### What is needed
Reproduce nothing but the lines from the start of the material through the line that includes "new: Taschenlampe (rot)", both ends included, and omit every picture.

────────────────────

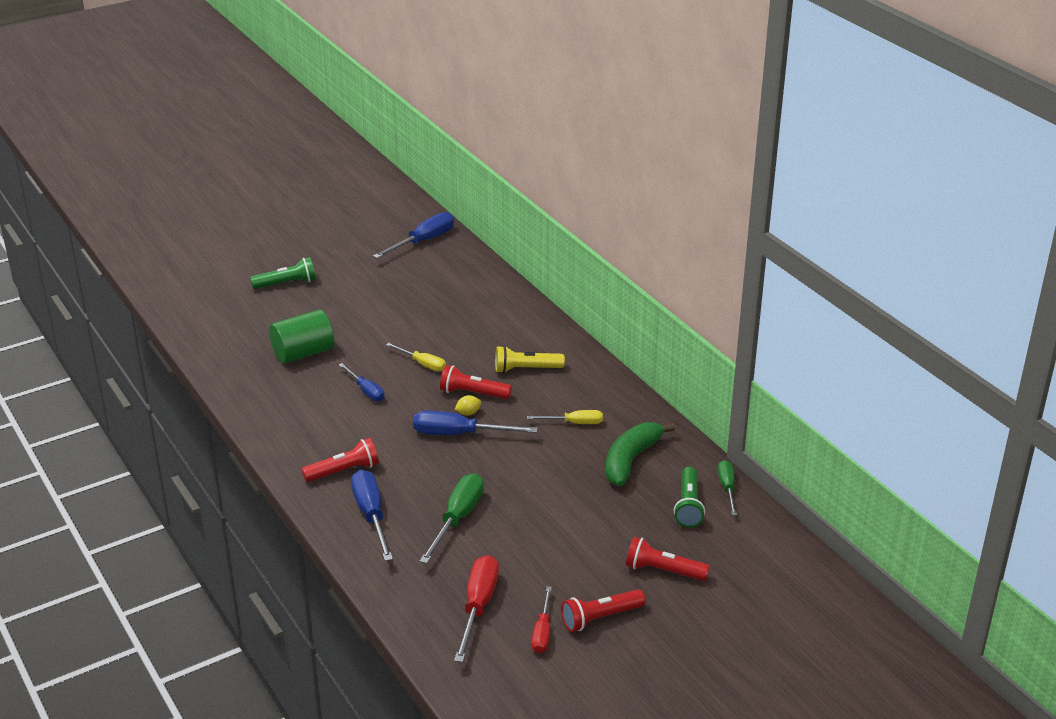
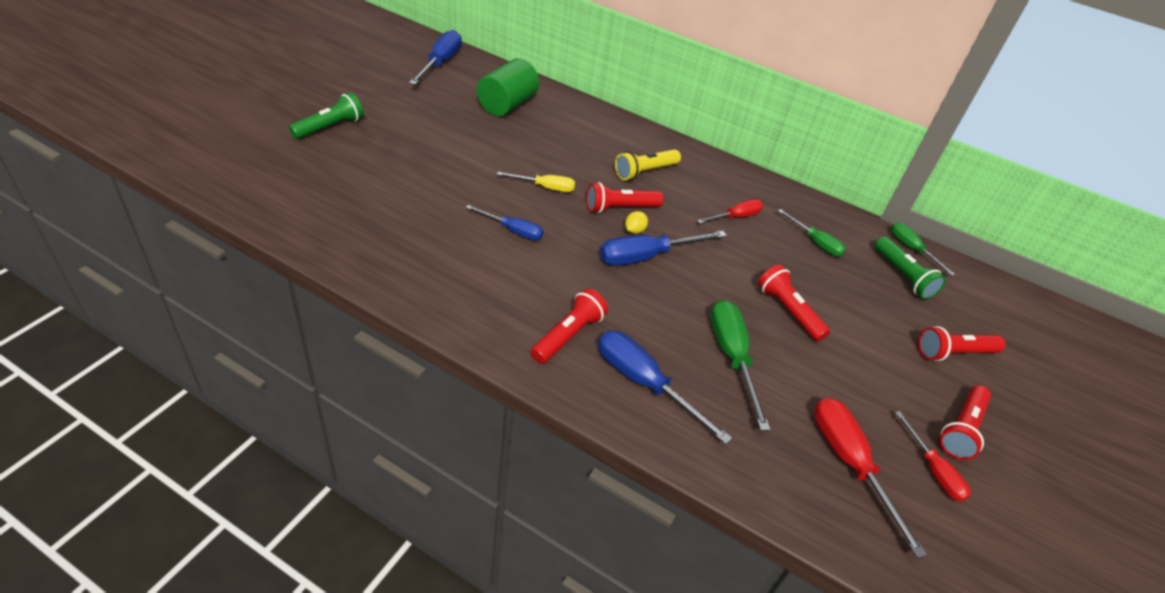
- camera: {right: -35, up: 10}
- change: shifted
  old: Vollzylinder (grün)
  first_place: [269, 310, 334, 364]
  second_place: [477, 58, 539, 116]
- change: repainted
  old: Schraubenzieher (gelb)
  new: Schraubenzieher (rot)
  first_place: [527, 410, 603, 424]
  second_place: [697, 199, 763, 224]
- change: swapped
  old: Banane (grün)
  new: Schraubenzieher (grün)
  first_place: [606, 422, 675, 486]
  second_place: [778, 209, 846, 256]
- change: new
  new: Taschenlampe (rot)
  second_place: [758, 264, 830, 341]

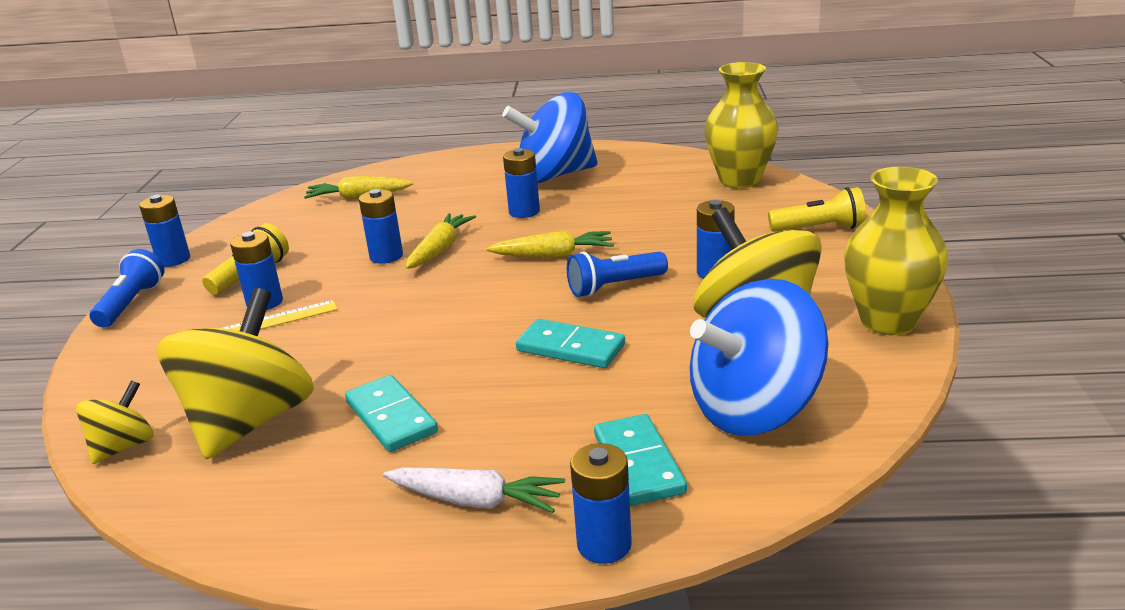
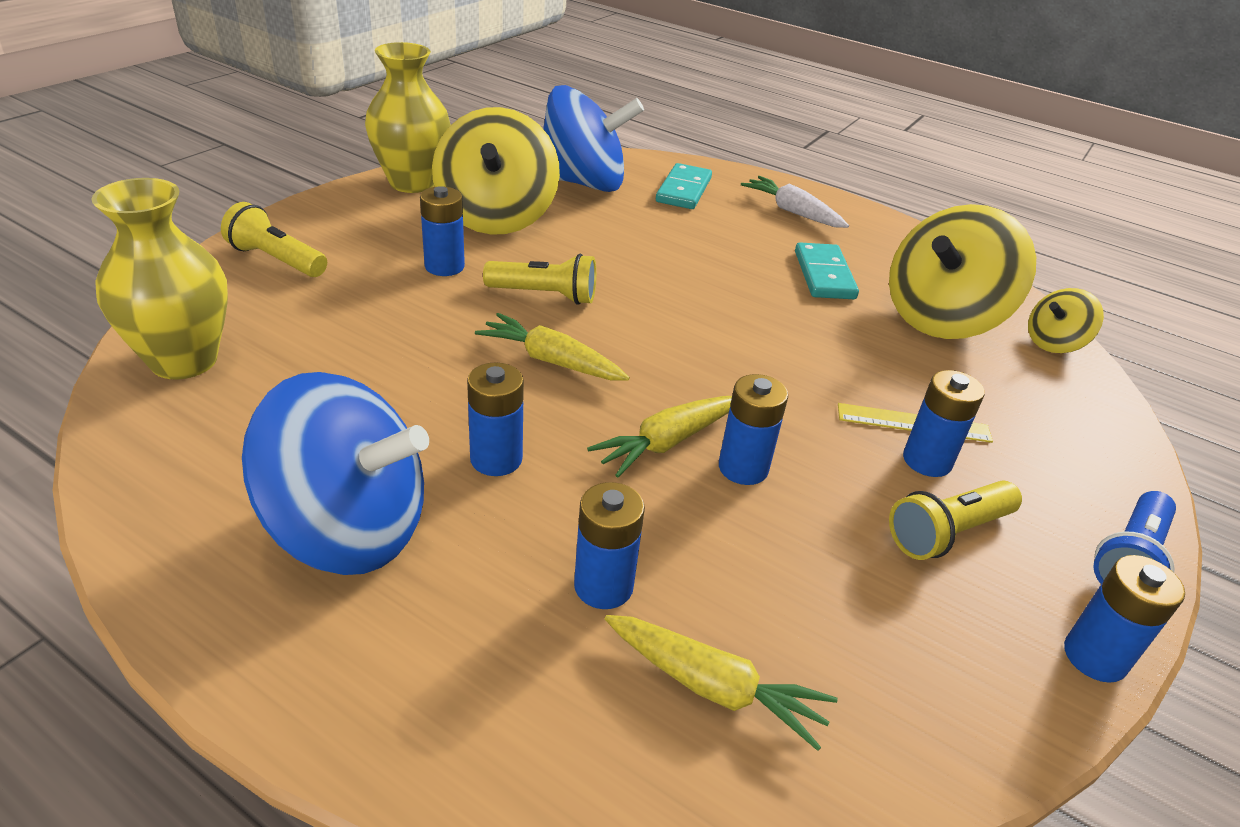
- camera: {right: -155, up: 10}
- change: repainted
  old: Taschenlampe (blau)
  new: Taschenlampe (gelb)
  first_place: [567, 252, 668, 297]
  second_place: [483, 254, 596, 305]
- change: gone
  old: Dominostein (türkis)
  first_place: [516, 319, 625, 368]
- change: shifted
  old: Batterie (blau)
  first_place: [570, 443, 632, 564]
  second_place: [574, 482, 645, 609]

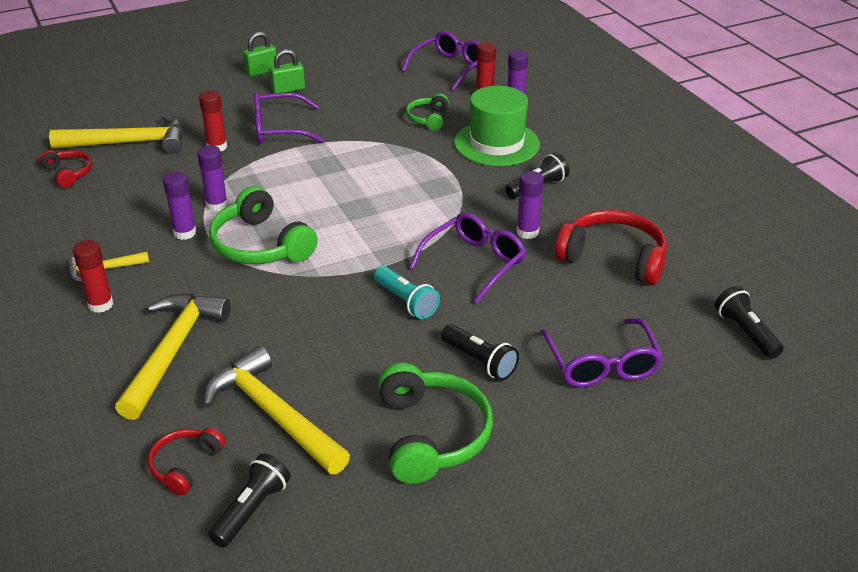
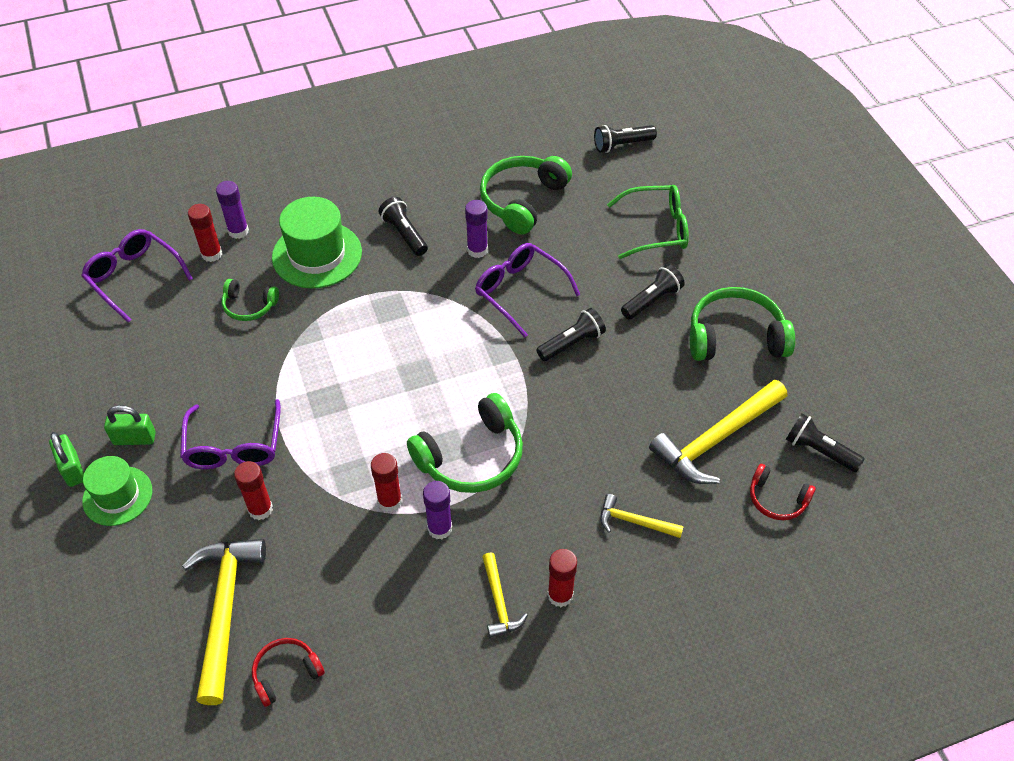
- camera: {right: -85, up: 15}
- change: rotated
  old: Vorhängeschloss (grün)
  first_place: [270, 49, 305, 93]
  second_place: [104, 405, 156, 445]
  degrees: -75
- change: repainted
  old: Klebestift (lila)
  new: Klebestift (rot)
  first_place: [197, 145, 228, 212]
  second_place: [371, 453, 402, 512]
- change: repainted
  old: Kopfhörer (rot)
  new: Kopfhörer (grün)
  first_place: [555, 210, 667, 285]
  second_place: [480, 156, 572, 235]
- change: repainted
  old: Taschenlampe (türkis)
  new: Taschenlampe (schwarz)
  first_place: [374, 266, 440, 319]
  second_place: [536, 308, 606, 361]
- change: scaled
  old: Hammer (gelb)
  first_place: [115, 294, 231, 420]
  second_place: [600, 494, 684, 538]
  factor: 0.52
- change: repainted
  old: Brille (lila)
  new: Brille (grün)
  first_place: [540, 318, 663, 387]
  second_place: [607, 185, 689, 259]
- change: new
  new: Hut (grün)
  second_place: [82, 456, 152, 526]

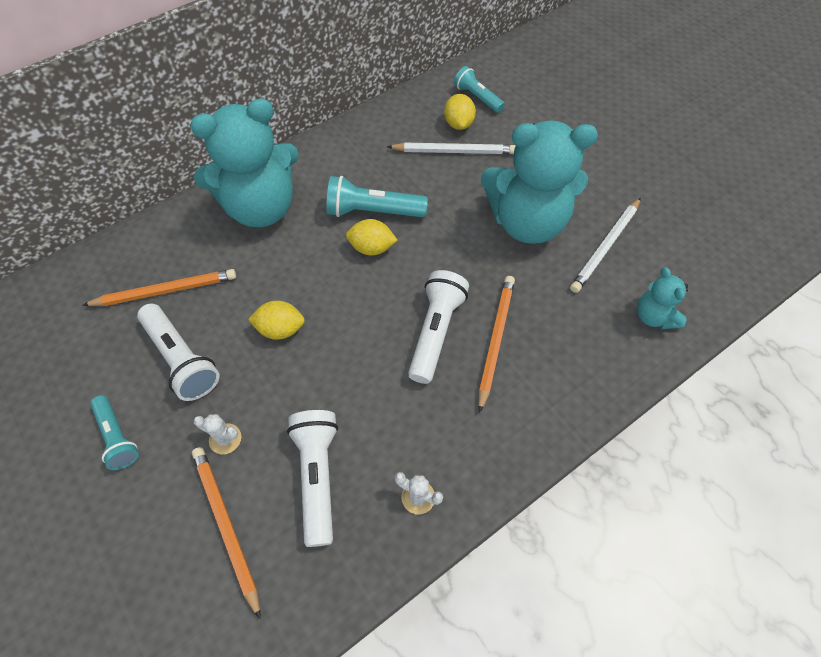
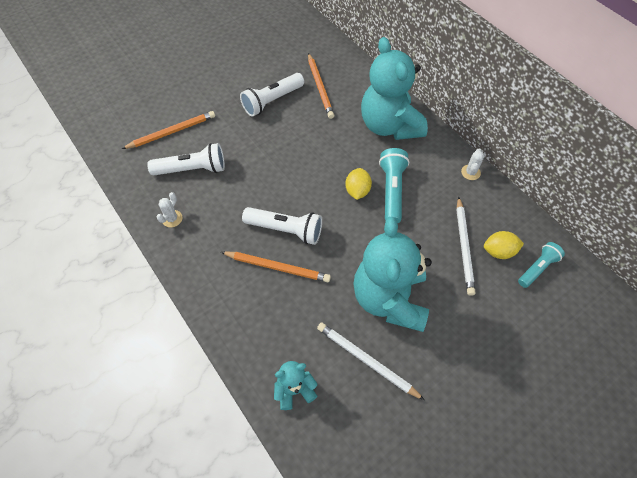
- camera: {right: 90, up: 0}
- change: gone
  old: Zitrone (gelb)
  first_place: [248, 301, 305, 340]
- change: gone
  old: Taschenlampe (türkis)
  first_place: [90, 395, 139, 470]
- change: shifted
  old: Kaktus (weiß)
  first_place: [193, 414, 241, 454]
  second_place: [461, 148, 484, 180]

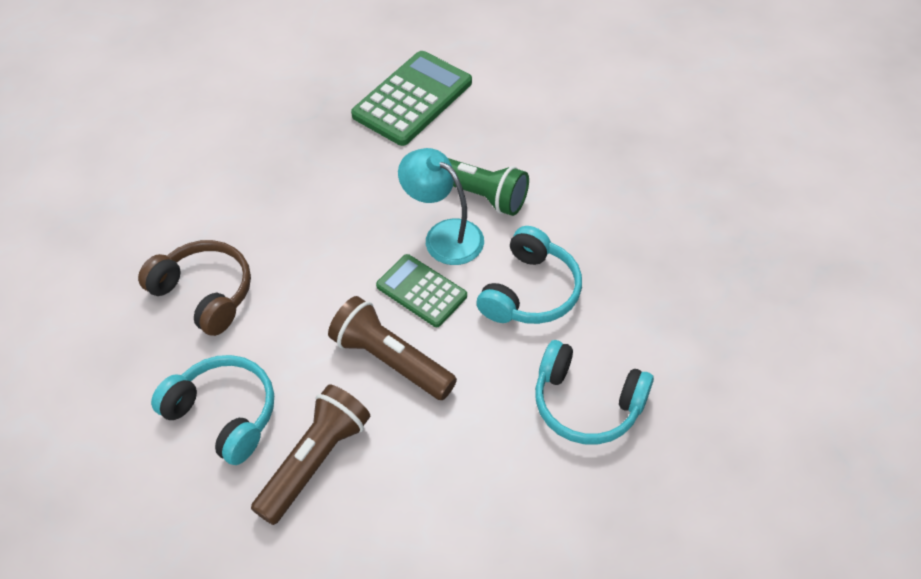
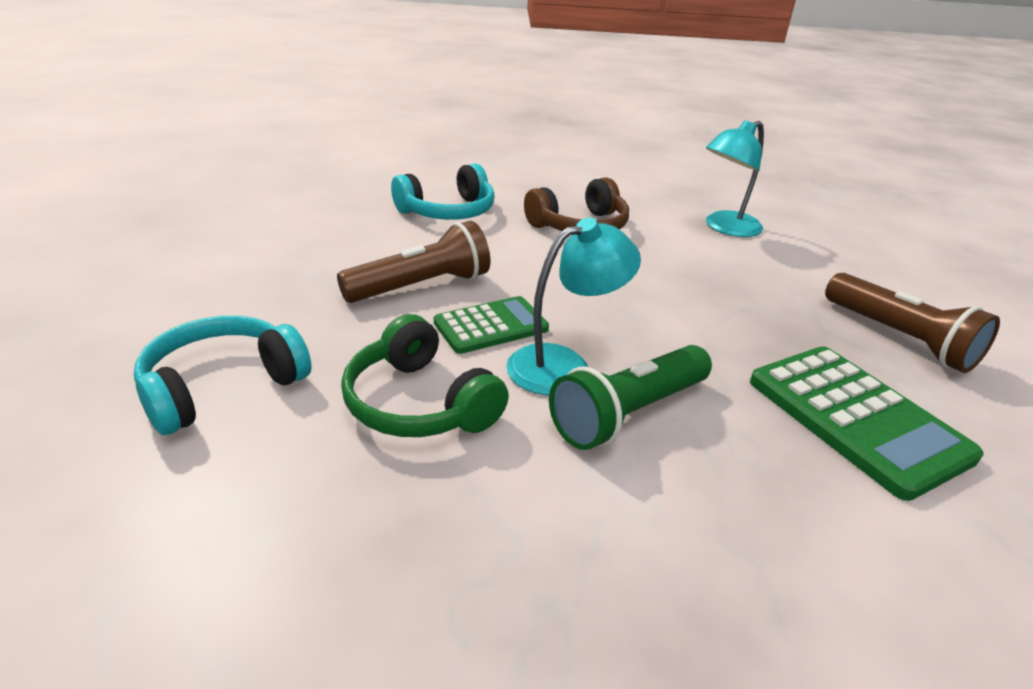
- camera: {right: 110, up: -20}
- change: repainted
  old: Kopfhörer (türkis)
  new: Kopfhörer (grün)
  first_place: [476, 226, 582, 324]
  second_place: [341, 314, 509, 437]
- change: shifted
  old: Taschenlampe (braun)
  first_place: [251, 384, 370, 525]
  second_place: [825, 273, 1000, 373]
- change: new
  new: Lampe (türkis)
  second_place: [706, 120, 764, 237]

────────────────────

### Result for this task
- camera: {right: -35, up: 10}
- change: shifted
  old: Vollzylinder (grün)
  first_place: [269, 310, 334, 364]
  second_place: [477, 58, 539, 116]
- change: repainted
  old: Schraubenzieher (gelb)
  new: Schraubenzieher (rot)
  first_place: [527, 410, 603, 424]
  second_place: [697, 199, 763, 224]
- change: swapped
  old: Banane (grün)
  new: Schraubenzieher (grün)
  first_place: [606, 422, 675, 486]
  second_place: [778, 209, 846, 256]
- change: new
  new: Taschenlampe (rot)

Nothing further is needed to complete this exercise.